**Work request**
Go to the line holding "green brick I5:J5" in the entries below and write out exactly every line down to and including the line holding "brown brick K5:L5".
Given data: Begin
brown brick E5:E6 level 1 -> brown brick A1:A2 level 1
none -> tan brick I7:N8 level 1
Given data: End
Given data: Begin
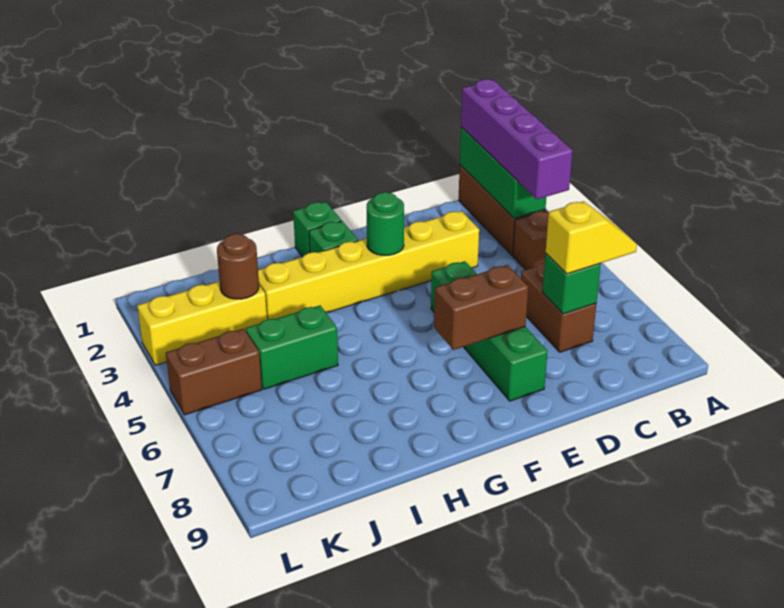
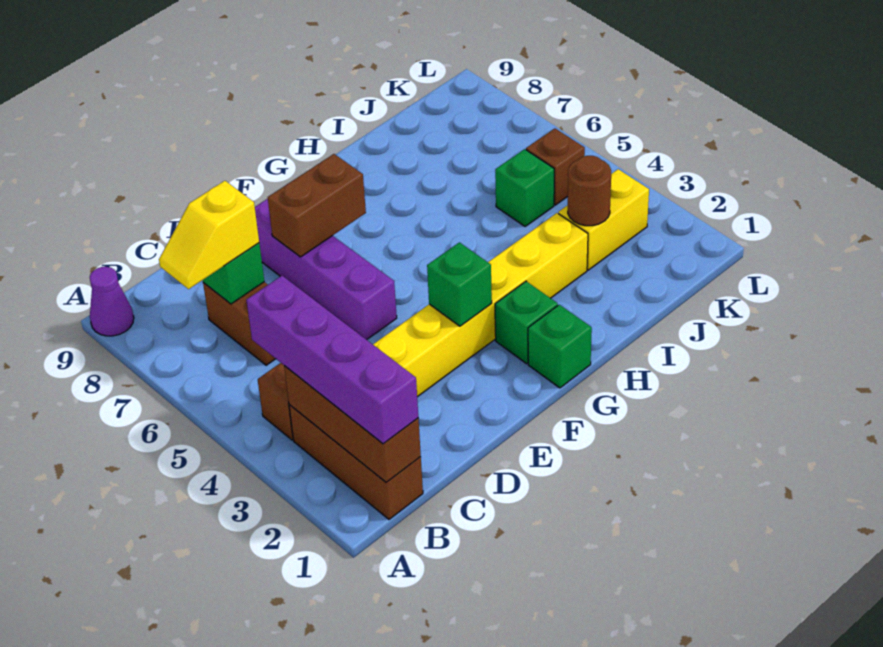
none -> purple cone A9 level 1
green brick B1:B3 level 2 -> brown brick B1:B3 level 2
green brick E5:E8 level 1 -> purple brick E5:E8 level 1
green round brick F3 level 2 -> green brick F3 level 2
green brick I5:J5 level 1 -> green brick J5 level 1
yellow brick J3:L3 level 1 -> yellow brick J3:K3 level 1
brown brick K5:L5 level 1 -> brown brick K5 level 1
Given data: End
**Response**
green brick I5:J5 level 1 -> green brick J5 level 1
yellow brick J3:L3 level 1 -> yellow brick J3:K3 level 1
brown brick K5:L5 level 1 -> brown brick K5 level 1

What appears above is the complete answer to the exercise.